Instructions for the task
Extract the complete data exactly as given.

##############################

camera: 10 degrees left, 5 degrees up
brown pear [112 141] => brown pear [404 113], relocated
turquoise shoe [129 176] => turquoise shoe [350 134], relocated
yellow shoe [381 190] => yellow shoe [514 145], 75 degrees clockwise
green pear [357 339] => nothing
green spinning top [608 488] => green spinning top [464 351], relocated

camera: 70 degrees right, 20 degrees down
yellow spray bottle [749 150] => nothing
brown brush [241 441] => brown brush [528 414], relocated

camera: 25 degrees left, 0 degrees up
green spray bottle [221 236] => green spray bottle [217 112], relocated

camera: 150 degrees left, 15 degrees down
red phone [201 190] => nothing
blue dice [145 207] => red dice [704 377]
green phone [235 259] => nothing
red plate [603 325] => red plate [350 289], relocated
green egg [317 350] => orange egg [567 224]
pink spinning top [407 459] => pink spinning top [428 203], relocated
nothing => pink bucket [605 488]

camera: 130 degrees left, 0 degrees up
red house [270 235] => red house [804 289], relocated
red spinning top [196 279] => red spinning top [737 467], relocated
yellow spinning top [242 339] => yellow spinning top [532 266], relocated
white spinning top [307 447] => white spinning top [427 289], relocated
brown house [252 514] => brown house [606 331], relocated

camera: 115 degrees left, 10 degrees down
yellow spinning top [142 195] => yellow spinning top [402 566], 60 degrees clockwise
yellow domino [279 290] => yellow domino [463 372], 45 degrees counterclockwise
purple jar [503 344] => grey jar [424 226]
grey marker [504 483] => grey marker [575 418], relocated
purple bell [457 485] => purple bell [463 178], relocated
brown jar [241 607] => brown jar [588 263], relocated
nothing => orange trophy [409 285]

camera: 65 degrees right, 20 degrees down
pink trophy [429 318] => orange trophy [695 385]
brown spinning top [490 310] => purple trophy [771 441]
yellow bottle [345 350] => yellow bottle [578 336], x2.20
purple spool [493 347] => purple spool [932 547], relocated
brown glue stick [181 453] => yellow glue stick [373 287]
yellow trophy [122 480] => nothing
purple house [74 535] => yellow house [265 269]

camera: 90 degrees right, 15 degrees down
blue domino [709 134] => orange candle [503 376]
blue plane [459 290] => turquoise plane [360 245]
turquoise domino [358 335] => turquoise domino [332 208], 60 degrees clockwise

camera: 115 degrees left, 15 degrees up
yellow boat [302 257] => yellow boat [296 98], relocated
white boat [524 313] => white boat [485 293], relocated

##############################

Result for this task
camera: 10 degrees left, 5 degrees up
brown pear [112 141] => brown pear [404 113], relocated
turquoise shoe [129 176] => turquoise shoe [350 134], relocated
yellow shoe [381 190] => yellow shoe [514 145], 75 degrees clockwise
green pear [357 339] => nothing
green spinning top [608 488] => green spinning top [464 351], relocated

camera: 70 degrees right, 20 degrees down
yellow spray bottle [749 150] => nothing
brown brush [241 441] => brown brush [528 414], relocated

camera: 25 degrees left, 0 degrees up
green spray bottle [221 236] => green spray bottle [217 112], relocated

camera: 150 degrees left, 15 degrees down
red phone [201 190] => nothing
blue dice [145 207] => red dice [704 377]
green phone [235 259] => nothing
red plate [603 325] => red plate [350 289], relocated
green egg [317 350] => orange egg [567 224]
pink spinning top [407 459] => pink spinning top [428 203], relocated
nothing => pink bucket [605 488]

camera: 130 degrees left, 0 degrees up
red house [270 235] => red house [804 289], relocated
red spinning top [196 279] => red spinning top [737 467], relocated
yellow spinning top [242 339] => yellow spinning top [532 266], relocated
white spinning top [307 447] => white spinning top [427 289], relocated
brown house [252 514] => brown house [606 331], relocated

camera: 115 degrees left, 10 degrees down
yellow spinning top [142 195] => yellow spinning top [402 566], 60 degrees clockwise
yellow domino [279 290] => yellow domino [463 372], 45 degrees counterclockwise
purple jar [503 344] => grey jar [424 226]
grey marker [504 483] => grey marker [575 418], relocated
purple bell [457 485] => purple bell [463 178], relocated
brown jar [241 607] => brown jar [588 263], relocated
nothing => orange trophy [409 285]

camera: 65 degrees right, 20 degrees down
pink trophy [429 318] => orange trophy [695 385]
brown spinning top [490 310] => purple trophy [771 441]
yellow bottle [345 350] => yellow bottle [578 336], x2.20
purple spool [493 347] => purple spool [932 547], relocated
brown glue stick [181 453] => yellow glue stick [373 287]
yellow trophy [122 480] => nothing
purple house [74 535] => yellow house [265 269]

camera: 90 degrees right, 15 degrees down
blue domino [709 134] => orange candle [503 376]
blue plane [459 290] => turquoise plane [360 245]
turquoise domino [358 335] => turquoise domino [332 208], 60 degrees clockwise

camera: 115 degrees left, 15 degrees up
yellow boat [302 257] => yellow boat [296 98], relocated
white boat [524 313] => white boat [485 293], relocated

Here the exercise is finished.